### Aim of the exercise
Among the entries below, please repeat exactly and only the lines from the line containing "(443, 292) = (378, 289): orange" to the line containing "(618, 253) = (291, 247): red", both lines included.

### Available records
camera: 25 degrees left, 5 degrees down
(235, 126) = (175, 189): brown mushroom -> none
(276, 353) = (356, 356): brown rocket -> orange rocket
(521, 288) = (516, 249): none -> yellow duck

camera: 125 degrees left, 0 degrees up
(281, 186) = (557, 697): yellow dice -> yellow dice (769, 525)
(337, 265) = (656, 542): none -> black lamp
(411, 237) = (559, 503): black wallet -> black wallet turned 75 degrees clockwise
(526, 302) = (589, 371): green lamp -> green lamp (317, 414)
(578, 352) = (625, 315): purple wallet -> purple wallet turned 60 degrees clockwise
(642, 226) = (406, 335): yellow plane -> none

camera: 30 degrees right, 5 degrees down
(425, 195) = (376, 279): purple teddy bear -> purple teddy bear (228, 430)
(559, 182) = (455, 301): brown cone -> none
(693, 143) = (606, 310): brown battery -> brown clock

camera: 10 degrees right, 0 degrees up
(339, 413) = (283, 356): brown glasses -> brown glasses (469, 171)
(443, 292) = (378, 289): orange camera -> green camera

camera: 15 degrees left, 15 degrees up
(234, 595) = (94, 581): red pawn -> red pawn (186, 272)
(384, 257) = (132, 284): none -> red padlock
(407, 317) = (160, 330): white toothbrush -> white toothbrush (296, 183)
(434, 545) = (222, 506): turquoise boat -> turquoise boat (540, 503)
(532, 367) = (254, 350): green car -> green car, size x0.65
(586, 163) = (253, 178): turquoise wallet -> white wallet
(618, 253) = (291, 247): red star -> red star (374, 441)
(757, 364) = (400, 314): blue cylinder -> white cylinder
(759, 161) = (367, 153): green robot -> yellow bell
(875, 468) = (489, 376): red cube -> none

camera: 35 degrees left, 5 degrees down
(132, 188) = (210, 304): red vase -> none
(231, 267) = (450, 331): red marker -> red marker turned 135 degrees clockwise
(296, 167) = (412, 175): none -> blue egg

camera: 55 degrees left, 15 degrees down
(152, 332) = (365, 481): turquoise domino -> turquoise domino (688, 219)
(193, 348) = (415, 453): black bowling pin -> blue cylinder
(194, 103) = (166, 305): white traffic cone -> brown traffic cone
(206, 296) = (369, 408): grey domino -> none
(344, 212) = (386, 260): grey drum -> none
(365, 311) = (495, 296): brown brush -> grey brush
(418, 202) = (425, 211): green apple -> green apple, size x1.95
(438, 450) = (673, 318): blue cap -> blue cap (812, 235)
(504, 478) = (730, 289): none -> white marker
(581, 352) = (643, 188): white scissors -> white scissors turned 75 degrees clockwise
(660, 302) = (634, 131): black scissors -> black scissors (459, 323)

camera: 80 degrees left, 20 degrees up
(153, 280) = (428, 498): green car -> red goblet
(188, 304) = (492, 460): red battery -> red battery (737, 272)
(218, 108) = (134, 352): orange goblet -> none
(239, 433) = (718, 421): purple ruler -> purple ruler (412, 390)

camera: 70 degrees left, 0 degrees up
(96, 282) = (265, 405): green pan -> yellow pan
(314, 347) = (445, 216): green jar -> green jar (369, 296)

### Task response
(443, 292) = (378, 289): orange camera -> green camera

camera: 15 degrees left, 15 degrees up
(234, 595) = (94, 581): red pawn -> red pawn (186, 272)
(384, 257) = (132, 284): none -> red padlock
(407, 317) = (160, 330): white toothbrush -> white toothbrush (296, 183)
(434, 545) = (222, 506): turquoise boat -> turquoise boat (540, 503)
(532, 367) = (254, 350): green car -> green car, size x0.65
(586, 163) = (253, 178): turquoise wallet -> white wallet
(618, 253) = (291, 247): red star -> red star (374, 441)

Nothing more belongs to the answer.